*Dataset extract*:
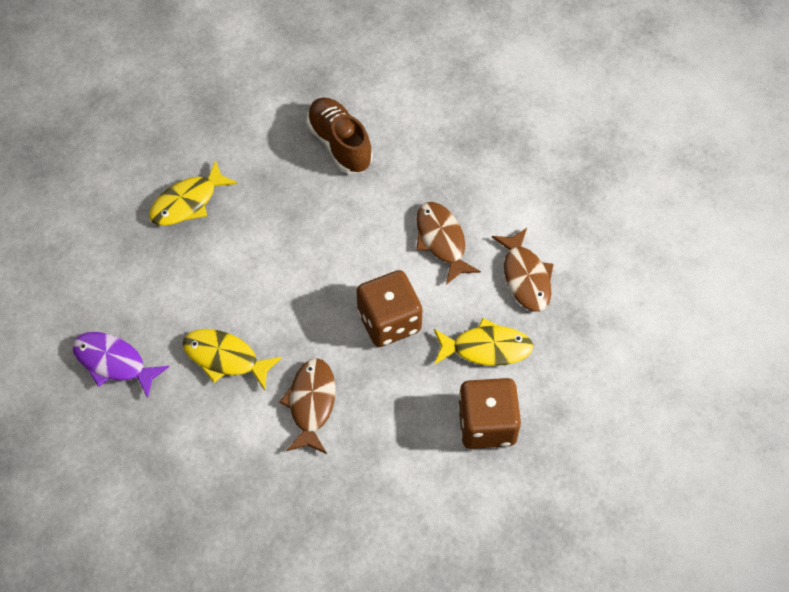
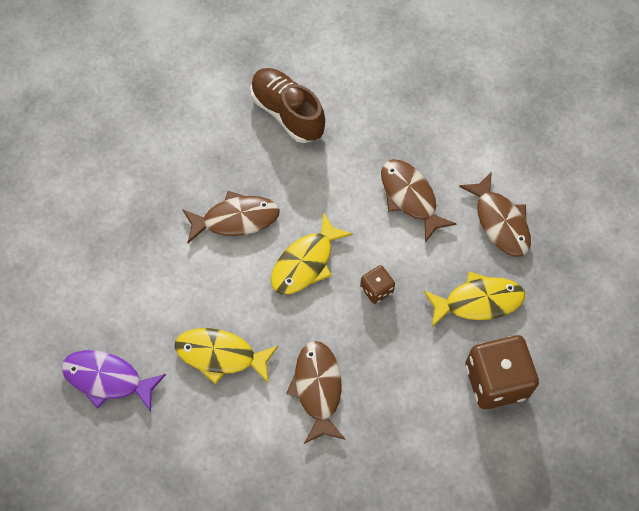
camera: 10 degrees left, 5 degrees up
(188, 202) = (148, 197): yellow fish -> yellow fish (306, 262)
(268, 235) = (236, 219): none -> brown fish
(389, 321) = (376, 289): brown dice -> brown dice, size x0.50

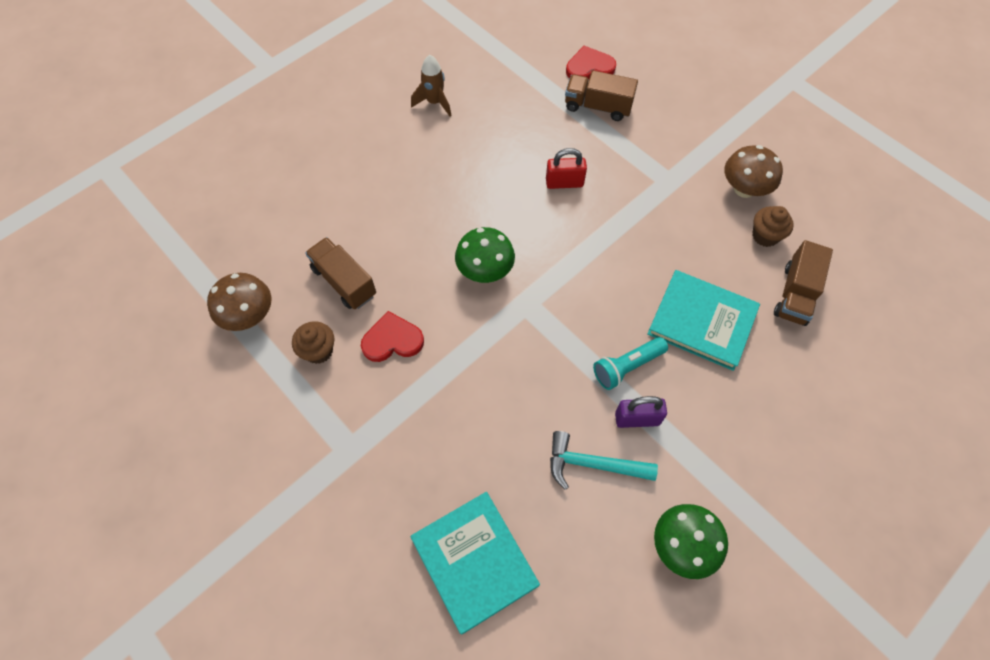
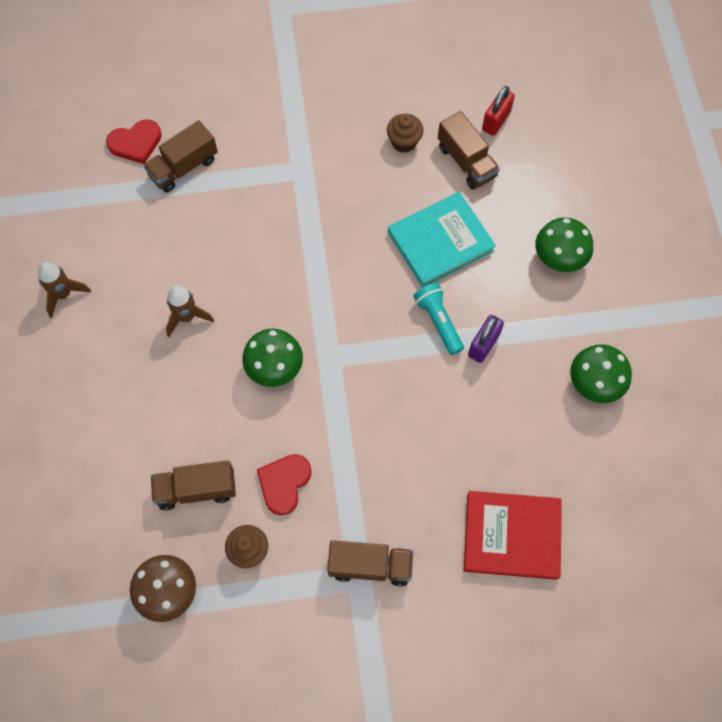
camera: 55 degrees left, 5 degrees up
(365, 453) = (370, 566): none -> brown truck
(474, 561) = (511, 536): turquoise book -> red book
(479, 186) = (187, 317): none -> brown rocket
(564, 183) = (239, 248): red padlock -> red padlock (496, 121)
(589, 67) = (135, 143): red heart -> red heart turned 135 degrees counterclockwise
(593, 464) = (496, 401): turquoise hammer -> none
(627, 367) = (438, 321): turquoise flashlight -> turquoise flashlight turned 150 degrees clockwise
(744, 189) = (352, 123): brown mushroom -> none
(778, 431) = (559, 258): none -> green mushroom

*Instructions to follow*: Please output the records above exactly, without the pictures.

*Output*:
camera: 10 degrees left, 5 degrees up
(188, 202) = (148, 197): yellow fish -> yellow fish (306, 262)
(268, 235) = (236, 219): none -> brown fish
(389, 321) = (376, 289): brown dice -> brown dice, size x0.50

camera: 55 degrees left, 5 degrees up
(365, 453) = (370, 566): none -> brown truck
(474, 561) = (511, 536): turquoise book -> red book
(479, 186) = (187, 317): none -> brown rocket
(564, 183) = (239, 248): red padlock -> red padlock (496, 121)
(589, 67) = (135, 143): red heart -> red heart turned 135 degrees counterclockwise
(593, 464) = (496, 401): turquoise hammer -> none
(627, 367) = (438, 321): turquoise flashlight -> turquoise flashlight turned 150 degrees clockwise
(744, 189) = (352, 123): brown mushroom -> none
(778, 431) = (559, 258): none -> green mushroom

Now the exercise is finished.